§ Task brief
Every line from the one containing "purple ball: [39,276,118,351]" to the one containing "black watering can: [149,94,194,167]" in the records below, both included, must be set down exactly, and no other line.

§ Records for the exercise
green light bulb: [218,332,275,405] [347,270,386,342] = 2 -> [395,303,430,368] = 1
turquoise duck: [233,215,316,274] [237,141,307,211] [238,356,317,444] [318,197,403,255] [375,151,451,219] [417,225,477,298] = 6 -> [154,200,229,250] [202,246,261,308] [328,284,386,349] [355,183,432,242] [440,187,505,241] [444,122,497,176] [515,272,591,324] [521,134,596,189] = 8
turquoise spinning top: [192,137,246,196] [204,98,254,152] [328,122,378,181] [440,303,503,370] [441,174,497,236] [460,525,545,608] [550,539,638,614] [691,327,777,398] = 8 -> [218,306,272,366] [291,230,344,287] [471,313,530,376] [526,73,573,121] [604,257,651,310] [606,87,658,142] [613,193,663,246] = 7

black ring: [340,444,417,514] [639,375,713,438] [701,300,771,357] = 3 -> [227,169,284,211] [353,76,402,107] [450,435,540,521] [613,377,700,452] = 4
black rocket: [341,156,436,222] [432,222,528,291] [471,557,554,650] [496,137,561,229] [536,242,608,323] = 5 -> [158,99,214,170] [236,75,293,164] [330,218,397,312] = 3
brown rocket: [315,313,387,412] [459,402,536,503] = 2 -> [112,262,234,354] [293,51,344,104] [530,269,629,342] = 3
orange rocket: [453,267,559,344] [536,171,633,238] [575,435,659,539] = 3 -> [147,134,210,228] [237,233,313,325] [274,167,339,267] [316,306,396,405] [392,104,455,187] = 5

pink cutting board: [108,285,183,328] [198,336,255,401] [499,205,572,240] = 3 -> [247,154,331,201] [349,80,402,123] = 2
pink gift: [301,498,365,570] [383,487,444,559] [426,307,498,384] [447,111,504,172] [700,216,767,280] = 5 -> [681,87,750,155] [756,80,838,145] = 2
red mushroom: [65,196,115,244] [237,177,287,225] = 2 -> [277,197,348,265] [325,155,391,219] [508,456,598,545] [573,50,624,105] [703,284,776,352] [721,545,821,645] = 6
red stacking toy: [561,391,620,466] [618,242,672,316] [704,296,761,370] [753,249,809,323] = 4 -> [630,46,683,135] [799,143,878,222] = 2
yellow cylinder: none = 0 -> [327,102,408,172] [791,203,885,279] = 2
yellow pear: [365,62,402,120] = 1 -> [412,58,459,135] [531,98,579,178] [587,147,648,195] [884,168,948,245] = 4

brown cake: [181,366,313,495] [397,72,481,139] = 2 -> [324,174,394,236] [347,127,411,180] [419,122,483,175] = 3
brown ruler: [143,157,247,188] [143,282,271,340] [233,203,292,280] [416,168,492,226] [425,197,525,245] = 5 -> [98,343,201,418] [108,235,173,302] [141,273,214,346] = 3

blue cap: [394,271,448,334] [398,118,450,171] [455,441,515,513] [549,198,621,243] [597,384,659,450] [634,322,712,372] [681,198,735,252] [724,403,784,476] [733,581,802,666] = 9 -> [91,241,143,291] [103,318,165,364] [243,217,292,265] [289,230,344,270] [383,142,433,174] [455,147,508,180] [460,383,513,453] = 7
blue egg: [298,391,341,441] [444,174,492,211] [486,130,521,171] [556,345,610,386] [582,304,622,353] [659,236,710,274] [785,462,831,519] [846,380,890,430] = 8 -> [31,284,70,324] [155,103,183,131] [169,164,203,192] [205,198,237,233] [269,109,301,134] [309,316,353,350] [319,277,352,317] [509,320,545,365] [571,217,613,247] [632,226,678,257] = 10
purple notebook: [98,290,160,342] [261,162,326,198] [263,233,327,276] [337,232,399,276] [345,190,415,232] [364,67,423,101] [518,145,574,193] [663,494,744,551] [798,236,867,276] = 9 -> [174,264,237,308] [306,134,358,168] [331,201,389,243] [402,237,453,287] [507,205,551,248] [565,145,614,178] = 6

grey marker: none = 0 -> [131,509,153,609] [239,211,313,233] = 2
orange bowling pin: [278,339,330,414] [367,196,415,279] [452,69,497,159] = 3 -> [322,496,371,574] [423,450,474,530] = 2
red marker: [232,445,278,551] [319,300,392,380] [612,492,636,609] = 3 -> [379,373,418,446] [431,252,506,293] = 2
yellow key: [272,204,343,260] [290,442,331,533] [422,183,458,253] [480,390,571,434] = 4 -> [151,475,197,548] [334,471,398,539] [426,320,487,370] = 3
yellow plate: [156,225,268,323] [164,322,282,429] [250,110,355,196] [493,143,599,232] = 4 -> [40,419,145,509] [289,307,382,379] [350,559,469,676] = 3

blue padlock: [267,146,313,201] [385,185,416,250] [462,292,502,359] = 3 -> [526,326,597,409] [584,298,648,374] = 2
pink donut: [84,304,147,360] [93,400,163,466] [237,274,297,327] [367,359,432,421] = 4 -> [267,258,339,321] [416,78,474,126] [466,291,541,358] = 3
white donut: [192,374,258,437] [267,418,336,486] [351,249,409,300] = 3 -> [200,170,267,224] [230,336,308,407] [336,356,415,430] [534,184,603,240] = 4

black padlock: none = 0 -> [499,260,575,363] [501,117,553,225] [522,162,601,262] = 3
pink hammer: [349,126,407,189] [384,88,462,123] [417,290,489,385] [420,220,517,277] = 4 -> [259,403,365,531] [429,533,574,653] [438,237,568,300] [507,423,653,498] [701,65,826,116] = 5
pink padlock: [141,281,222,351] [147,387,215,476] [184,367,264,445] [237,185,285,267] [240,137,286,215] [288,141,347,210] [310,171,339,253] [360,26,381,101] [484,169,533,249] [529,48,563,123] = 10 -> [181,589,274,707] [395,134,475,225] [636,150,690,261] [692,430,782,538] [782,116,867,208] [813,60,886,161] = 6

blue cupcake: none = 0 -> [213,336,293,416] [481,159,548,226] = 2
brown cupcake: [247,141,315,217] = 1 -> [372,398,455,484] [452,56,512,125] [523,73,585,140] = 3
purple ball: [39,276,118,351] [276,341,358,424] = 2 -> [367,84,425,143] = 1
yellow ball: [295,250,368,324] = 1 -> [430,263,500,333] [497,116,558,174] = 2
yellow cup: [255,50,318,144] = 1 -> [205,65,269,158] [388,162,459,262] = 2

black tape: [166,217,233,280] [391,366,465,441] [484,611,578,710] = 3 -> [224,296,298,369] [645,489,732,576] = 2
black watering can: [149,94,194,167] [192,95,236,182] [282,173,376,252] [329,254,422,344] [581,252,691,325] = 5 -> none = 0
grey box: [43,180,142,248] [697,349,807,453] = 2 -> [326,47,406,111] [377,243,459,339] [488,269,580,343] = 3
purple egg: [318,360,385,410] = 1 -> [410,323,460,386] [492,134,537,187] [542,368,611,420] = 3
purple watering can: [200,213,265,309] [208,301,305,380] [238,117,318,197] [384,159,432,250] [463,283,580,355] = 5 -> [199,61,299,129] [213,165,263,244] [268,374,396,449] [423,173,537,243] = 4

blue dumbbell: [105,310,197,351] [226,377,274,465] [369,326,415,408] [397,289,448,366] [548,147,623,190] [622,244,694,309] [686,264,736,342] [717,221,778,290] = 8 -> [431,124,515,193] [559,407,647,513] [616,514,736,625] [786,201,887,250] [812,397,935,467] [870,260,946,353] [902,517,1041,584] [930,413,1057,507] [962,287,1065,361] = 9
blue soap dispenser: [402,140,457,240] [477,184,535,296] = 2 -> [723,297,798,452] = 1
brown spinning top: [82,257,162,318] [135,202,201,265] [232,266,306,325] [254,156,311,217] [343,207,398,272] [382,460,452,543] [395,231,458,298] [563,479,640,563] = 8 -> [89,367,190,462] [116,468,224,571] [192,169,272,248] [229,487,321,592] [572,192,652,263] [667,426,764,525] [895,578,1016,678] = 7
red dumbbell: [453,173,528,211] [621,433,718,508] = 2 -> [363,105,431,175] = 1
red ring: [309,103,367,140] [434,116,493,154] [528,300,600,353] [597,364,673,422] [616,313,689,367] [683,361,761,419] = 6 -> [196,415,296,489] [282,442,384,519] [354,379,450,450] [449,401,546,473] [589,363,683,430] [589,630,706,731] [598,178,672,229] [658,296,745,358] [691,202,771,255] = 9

§ Answer box
purple ball: [39,276,118,351] [276,341,358,424] = 2 -> [367,84,425,143] = 1
yellow ball: [295,250,368,324] = 1 -> [430,263,500,333] [497,116,558,174] = 2
yellow cup: [255,50,318,144] = 1 -> [205,65,269,158] [388,162,459,262] = 2

black tape: [166,217,233,280] [391,366,465,441] [484,611,578,710] = 3 -> [224,296,298,369] [645,489,732,576] = 2
black watering can: [149,94,194,167] [192,95,236,182] [282,173,376,252] [329,254,422,344] [581,252,691,325] = 5 -> none = 0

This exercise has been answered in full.